# WORK TO COMPLETE
Send back the line that contains "IMU pin INT: D5 -> D0" and all lines following it through the end of the data below, exactly, omitting pictures.

─── DATA LISTING ───

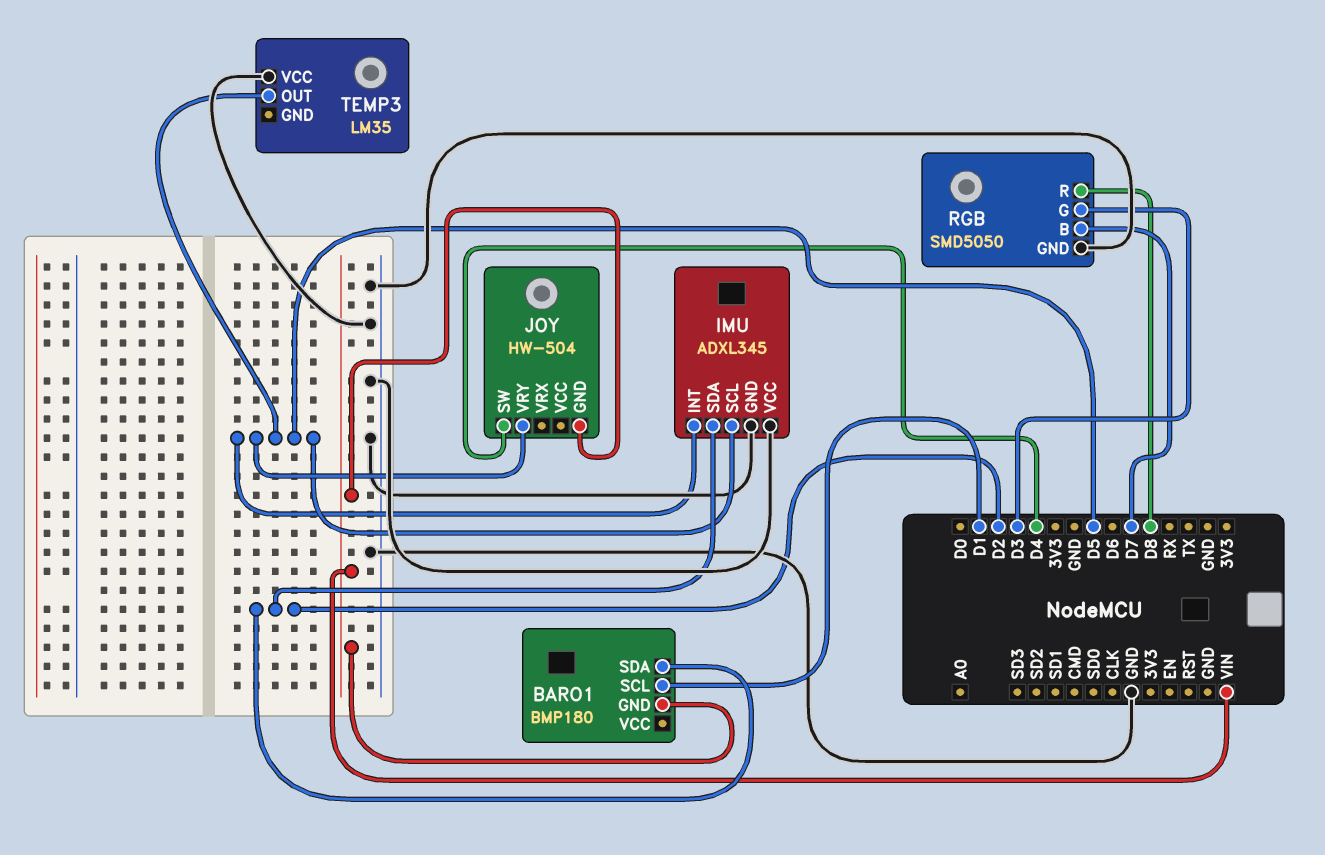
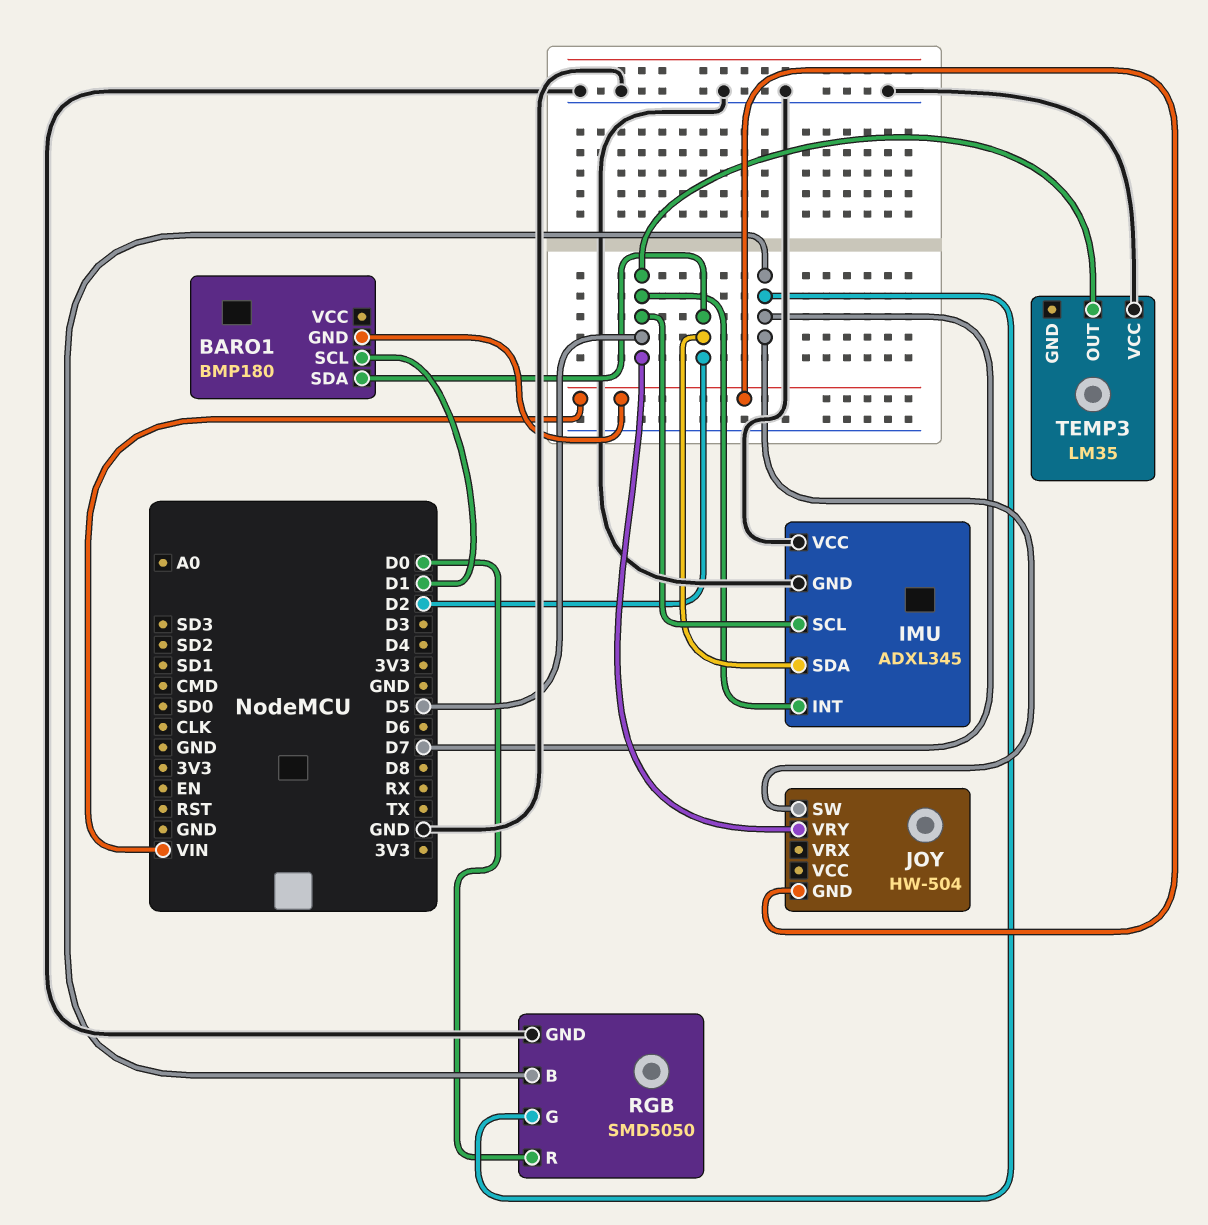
JOY pin SW: D4 -> D7
RGB pin G: D3 -> D7
RGB pin R: D8 -> D0

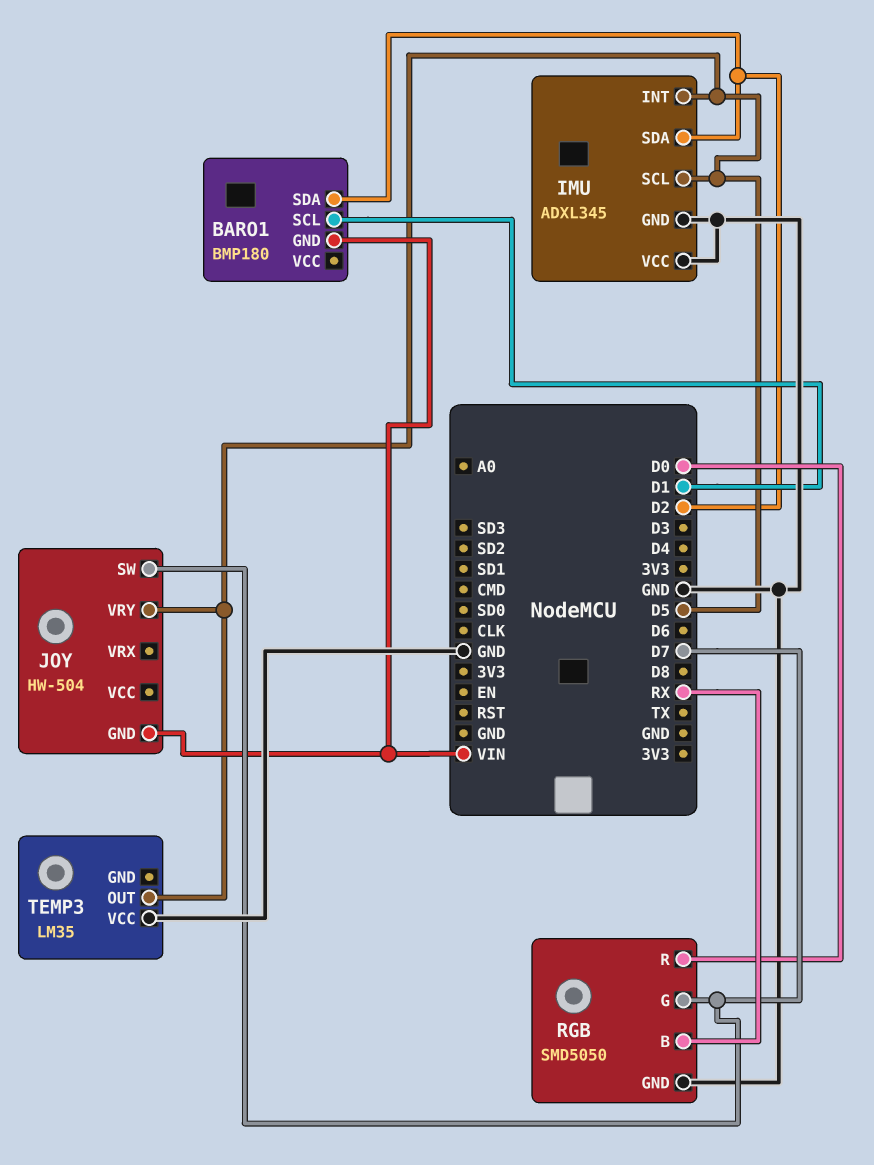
RGB pin B: D7 -> RX

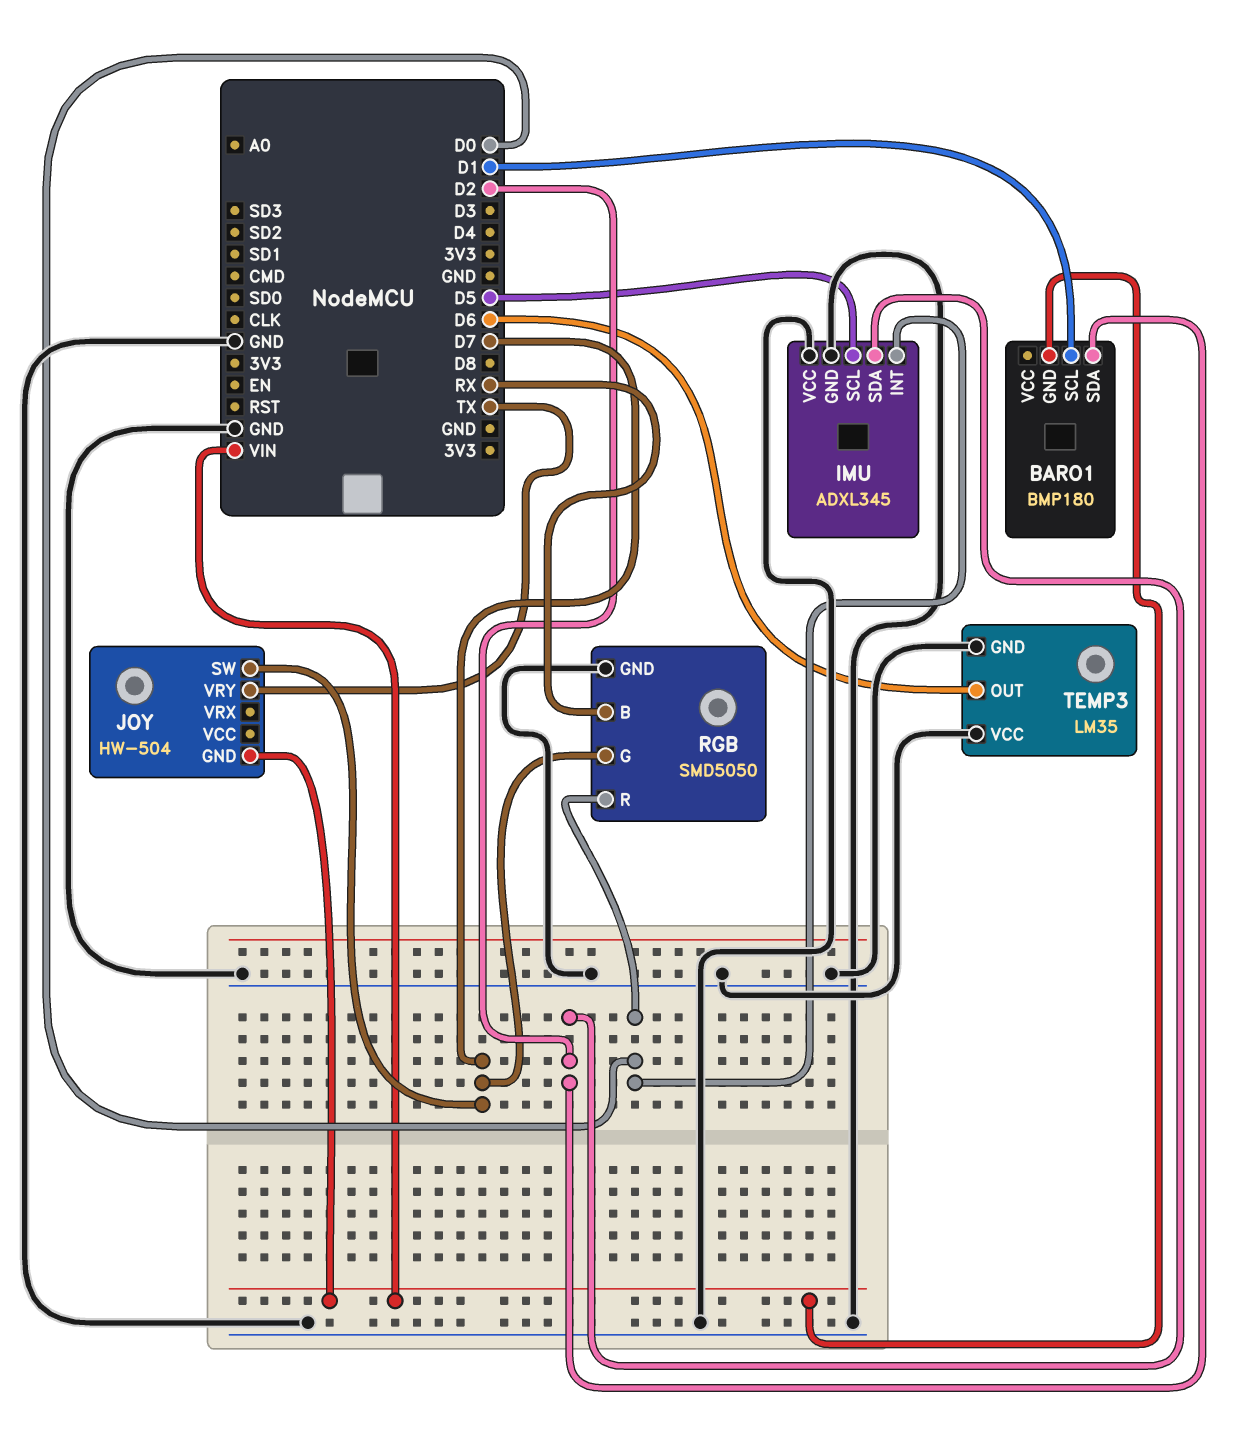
IMU pin INT: D5 -> D0
JOY pin VRY: D5 -> TX
TEMP3 pin GND: none -> GND
TEMP3 pin OUT: D5 -> D6

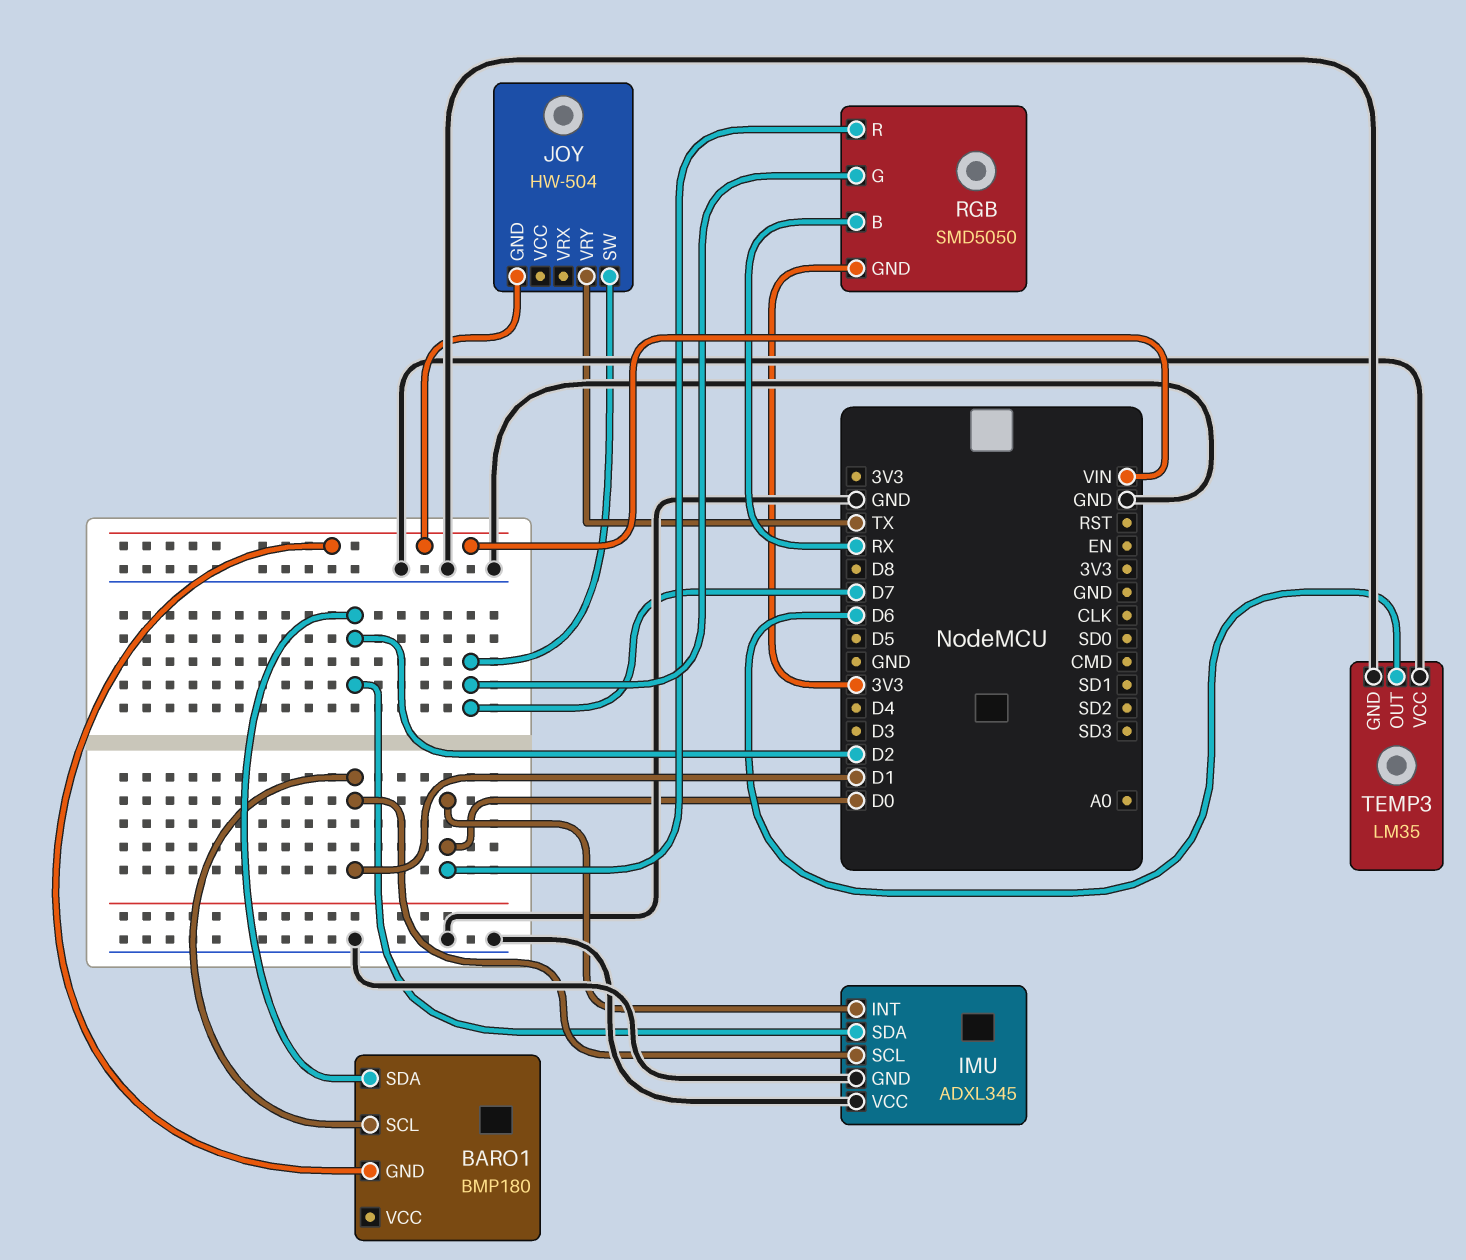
IMU pin SCL: D5 -> D1
RGB pin GND: GND -> 3V3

───

# ANSWER TO THIS TASK
IMU pin INT: D5 -> D0
JOY pin VRY: D5 -> TX
TEMP3 pin GND: none -> GND
TEMP3 pin OUT: D5 -> D6

IMU pin SCL: D5 -> D1
RGB pin GND: GND -> 3V3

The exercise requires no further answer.